Difference listings
-------

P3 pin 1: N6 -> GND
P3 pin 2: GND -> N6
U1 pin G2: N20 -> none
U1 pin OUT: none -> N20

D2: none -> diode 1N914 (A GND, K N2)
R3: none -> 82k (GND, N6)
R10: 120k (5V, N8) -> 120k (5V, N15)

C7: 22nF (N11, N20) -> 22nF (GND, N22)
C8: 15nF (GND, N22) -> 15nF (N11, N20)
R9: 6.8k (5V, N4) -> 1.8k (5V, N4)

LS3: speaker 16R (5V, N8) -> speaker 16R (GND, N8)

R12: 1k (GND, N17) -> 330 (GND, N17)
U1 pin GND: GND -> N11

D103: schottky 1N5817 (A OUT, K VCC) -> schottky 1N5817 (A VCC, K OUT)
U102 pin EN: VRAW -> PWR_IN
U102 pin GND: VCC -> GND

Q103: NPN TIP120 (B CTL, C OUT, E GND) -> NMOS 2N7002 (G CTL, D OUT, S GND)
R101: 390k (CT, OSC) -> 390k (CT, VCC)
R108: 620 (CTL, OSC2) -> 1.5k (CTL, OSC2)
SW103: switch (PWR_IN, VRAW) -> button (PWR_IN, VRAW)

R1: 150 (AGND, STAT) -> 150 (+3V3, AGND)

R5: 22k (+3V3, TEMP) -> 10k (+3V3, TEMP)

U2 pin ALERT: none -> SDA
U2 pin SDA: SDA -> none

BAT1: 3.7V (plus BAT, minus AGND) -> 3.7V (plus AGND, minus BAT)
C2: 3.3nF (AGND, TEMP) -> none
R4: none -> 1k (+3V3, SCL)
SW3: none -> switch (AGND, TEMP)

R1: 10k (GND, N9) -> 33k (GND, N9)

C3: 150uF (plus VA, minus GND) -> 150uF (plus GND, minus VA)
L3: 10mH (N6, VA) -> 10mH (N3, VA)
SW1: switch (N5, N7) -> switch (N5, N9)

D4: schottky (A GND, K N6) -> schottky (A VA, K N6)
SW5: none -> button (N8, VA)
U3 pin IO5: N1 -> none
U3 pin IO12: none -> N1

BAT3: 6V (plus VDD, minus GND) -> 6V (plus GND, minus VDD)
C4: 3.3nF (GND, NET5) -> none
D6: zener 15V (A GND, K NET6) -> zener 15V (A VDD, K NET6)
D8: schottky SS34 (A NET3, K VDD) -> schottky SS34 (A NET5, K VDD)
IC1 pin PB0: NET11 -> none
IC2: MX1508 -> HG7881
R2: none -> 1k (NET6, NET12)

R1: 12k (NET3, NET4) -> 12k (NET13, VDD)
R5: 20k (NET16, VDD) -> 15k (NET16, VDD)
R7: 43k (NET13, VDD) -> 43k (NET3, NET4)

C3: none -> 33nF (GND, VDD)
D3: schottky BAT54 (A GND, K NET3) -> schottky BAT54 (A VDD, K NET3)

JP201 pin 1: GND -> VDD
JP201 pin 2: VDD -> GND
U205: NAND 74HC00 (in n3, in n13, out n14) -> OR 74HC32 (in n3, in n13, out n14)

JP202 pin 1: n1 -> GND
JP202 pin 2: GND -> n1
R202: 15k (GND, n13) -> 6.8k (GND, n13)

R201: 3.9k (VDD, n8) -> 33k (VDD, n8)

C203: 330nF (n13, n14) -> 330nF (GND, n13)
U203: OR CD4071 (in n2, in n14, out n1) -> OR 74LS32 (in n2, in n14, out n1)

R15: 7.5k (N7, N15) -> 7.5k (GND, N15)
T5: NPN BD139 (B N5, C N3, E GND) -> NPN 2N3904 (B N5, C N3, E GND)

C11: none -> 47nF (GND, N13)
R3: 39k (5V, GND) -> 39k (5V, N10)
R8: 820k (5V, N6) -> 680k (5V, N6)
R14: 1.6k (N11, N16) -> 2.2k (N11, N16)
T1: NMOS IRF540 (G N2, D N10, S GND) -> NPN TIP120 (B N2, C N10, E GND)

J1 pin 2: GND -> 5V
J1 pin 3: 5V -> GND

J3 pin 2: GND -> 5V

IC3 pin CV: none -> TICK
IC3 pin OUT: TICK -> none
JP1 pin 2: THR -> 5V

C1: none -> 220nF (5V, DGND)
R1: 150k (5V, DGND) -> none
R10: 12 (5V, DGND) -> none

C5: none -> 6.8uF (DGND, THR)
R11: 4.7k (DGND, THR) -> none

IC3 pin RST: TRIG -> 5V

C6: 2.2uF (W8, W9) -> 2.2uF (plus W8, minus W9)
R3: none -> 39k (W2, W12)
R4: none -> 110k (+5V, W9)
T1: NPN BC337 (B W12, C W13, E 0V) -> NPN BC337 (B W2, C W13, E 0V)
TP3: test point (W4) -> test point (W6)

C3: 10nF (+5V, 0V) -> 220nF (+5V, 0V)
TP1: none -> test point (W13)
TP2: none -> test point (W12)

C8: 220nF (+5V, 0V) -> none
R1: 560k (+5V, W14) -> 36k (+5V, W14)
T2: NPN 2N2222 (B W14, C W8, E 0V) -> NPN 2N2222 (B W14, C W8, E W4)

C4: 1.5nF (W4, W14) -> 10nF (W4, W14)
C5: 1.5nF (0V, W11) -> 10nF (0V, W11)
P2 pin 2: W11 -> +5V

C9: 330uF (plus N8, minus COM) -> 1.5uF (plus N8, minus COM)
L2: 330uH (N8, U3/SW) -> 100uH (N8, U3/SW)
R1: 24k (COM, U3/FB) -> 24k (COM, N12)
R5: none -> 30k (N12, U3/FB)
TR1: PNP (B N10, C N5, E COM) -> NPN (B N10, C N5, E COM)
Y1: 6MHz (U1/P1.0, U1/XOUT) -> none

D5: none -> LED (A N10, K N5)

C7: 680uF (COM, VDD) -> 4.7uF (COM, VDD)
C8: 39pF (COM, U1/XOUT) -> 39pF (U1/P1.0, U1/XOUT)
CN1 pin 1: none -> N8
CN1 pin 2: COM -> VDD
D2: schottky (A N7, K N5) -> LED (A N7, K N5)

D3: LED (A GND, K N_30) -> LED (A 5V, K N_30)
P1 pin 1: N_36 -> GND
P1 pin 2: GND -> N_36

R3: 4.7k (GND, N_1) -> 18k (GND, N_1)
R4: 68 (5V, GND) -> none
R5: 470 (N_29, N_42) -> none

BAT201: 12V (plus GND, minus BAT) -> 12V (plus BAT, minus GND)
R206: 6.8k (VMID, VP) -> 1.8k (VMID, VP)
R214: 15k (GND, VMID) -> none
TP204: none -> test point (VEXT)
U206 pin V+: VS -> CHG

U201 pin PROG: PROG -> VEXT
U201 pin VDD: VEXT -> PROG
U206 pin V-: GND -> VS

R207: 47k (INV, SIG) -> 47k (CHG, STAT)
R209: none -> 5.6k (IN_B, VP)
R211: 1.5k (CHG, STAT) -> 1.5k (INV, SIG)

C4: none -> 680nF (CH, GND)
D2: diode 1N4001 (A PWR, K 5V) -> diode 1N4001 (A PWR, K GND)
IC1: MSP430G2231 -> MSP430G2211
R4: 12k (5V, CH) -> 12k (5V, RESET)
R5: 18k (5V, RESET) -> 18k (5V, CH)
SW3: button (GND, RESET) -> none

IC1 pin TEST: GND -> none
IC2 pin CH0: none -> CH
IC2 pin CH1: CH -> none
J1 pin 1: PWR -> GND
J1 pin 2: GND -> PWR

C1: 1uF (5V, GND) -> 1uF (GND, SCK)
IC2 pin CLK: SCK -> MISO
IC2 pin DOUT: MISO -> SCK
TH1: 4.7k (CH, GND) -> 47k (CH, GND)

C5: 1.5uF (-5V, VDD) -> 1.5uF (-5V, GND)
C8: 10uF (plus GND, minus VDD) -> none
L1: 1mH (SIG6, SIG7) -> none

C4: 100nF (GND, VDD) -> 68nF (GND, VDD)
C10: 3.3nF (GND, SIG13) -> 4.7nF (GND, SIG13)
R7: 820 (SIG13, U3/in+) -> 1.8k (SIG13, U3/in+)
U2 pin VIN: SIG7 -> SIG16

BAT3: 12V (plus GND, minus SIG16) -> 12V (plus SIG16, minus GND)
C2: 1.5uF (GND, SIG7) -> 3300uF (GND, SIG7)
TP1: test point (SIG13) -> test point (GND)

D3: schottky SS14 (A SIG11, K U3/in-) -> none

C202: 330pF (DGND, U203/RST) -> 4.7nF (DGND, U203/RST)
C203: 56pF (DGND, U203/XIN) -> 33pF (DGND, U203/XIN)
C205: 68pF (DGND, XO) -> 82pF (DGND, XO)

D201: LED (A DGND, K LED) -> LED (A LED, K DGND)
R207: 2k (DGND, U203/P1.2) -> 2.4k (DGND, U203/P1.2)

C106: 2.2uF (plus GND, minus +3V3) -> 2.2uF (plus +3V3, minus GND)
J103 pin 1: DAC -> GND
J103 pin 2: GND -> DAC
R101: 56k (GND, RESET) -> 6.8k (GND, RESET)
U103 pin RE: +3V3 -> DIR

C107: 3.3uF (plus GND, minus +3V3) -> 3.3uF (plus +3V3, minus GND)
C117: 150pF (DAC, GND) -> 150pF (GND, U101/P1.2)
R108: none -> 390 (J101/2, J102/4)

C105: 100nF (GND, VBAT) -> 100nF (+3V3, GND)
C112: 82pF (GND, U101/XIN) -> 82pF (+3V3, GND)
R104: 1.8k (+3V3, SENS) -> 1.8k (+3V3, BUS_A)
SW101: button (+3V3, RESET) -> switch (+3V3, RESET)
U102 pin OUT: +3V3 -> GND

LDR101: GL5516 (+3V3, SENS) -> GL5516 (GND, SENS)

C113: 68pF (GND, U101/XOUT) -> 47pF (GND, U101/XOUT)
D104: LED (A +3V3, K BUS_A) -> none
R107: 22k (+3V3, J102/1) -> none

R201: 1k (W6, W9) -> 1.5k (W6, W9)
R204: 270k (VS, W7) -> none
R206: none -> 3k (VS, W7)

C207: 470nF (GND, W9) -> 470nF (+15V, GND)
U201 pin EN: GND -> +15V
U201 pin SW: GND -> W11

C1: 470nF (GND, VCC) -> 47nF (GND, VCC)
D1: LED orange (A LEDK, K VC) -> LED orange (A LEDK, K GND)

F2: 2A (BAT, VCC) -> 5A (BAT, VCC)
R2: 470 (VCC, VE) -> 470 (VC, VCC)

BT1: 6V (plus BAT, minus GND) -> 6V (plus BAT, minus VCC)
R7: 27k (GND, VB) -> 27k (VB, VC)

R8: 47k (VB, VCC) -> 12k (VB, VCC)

-------

▶ [Exercise] Please reproduce the lines from the line with "IC3 pin RST: TRIG -> 5V" to the line with "TP1: none -> test point (W13)", both ends included, exactly as they appear above.

▶ [Answer to this problem]
IC3 pin RST: TRIG -> 5V

C6: 2.2uF (W8, W9) -> 2.2uF (plus W8, minus W9)
R3: none -> 39k (W2, W12)
R4: none -> 110k (+5V, W9)
T1: NPN BC337 (B W12, C W13, E 0V) -> NPN BC337 (B W2, C W13, E 0V)
TP3: test point (W4) -> test point (W6)

C3: 10nF (+5V, 0V) -> 220nF (+5V, 0V)
TP1: none -> test point (W13)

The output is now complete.